# [What needs to be done]
Your reply should reproduce each entry exactly and contain no pictures.

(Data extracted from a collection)

============

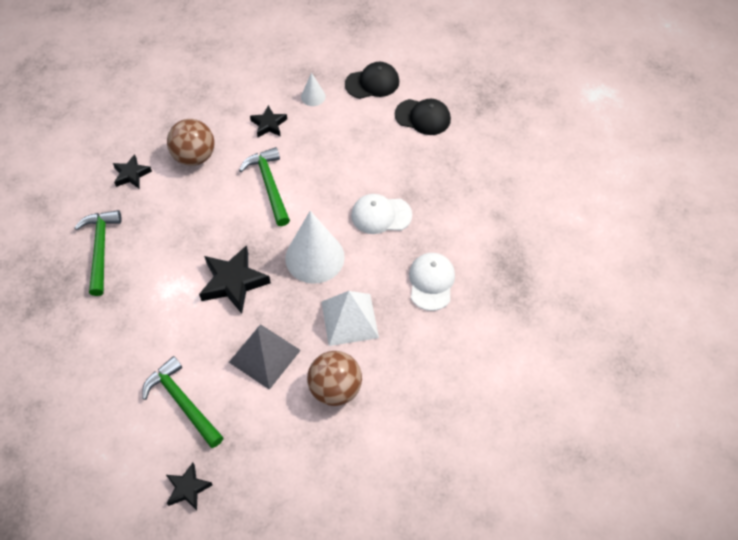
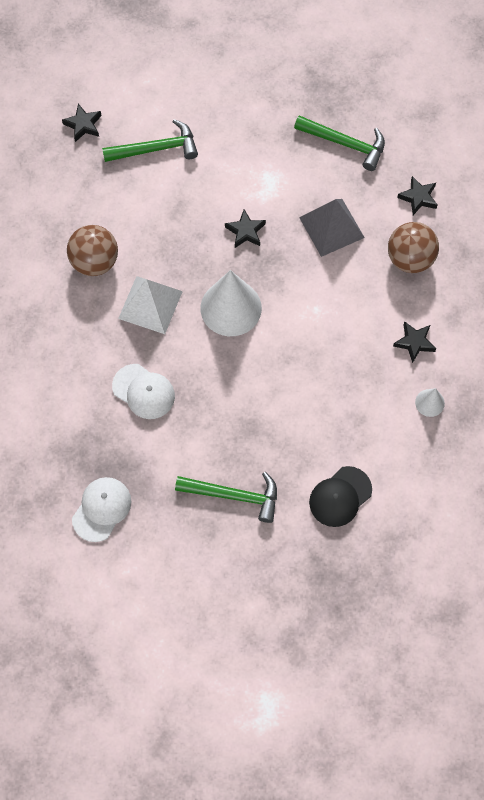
camera: 120 degrees right, 10 degrees up
black star [199,245,271,314] -> black star [225,209,266,248], size x0.59
grey pyramid [229,324,301,390] -> grey pyramid moved to [299,199,365,257]
green hammer [239,147,290,226] -> green hammer moved to [175,472,277,523]
black cap [345,62,399,99] -> none
white cap [351,194,412,234] -> white cap moved to [72,477,131,542]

============

# [Response]
camera: 120 degrees right, 10 degrees up
black star [199,245,271,314] -> black star [225,209,266,248], size x0.59
grey pyramid [229,324,301,390] -> grey pyramid moved to [299,199,365,257]
green hammer [239,147,290,226] -> green hammer moved to [175,472,277,523]
black cap [345,62,399,99] -> none
white cap [351,194,412,234] -> white cap moved to [72,477,131,542]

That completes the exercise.